***** INPUT DATA *****

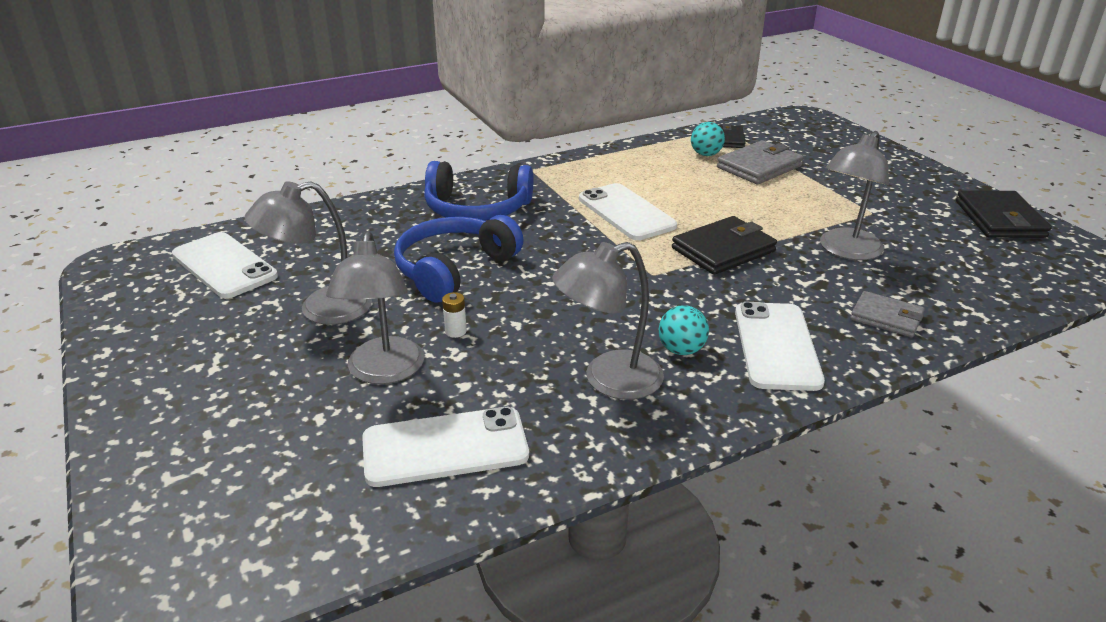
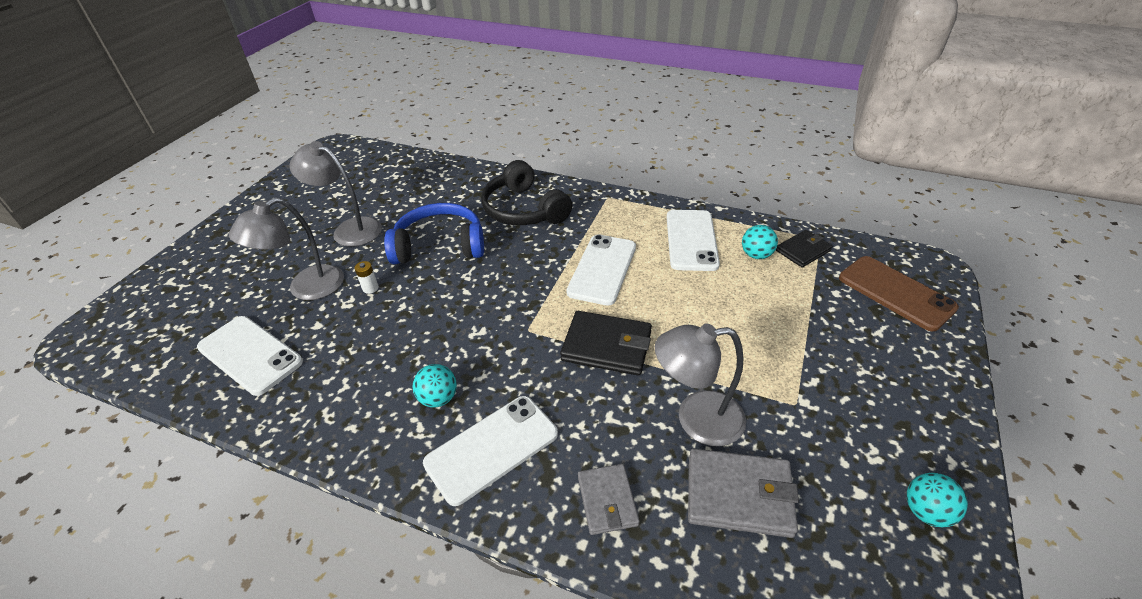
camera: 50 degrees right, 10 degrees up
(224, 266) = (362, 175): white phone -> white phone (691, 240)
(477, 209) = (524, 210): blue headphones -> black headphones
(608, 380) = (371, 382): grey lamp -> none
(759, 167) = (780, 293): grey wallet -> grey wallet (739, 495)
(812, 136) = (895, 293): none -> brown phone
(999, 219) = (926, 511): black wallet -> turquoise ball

*****

REQUIREMENT: If a record holds a picture, drop the picture and return the rest of it exactly.

OUTPUT:
camera: 50 degrees right, 10 degrees up
(224, 266) = (362, 175): white phone -> white phone (691, 240)
(477, 209) = (524, 210): blue headphones -> black headphones
(608, 380) = (371, 382): grey lamp -> none
(759, 167) = (780, 293): grey wallet -> grey wallet (739, 495)
(812, 136) = (895, 293): none -> brown phone
(999, 219) = (926, 511): black wallet -> turquoise ball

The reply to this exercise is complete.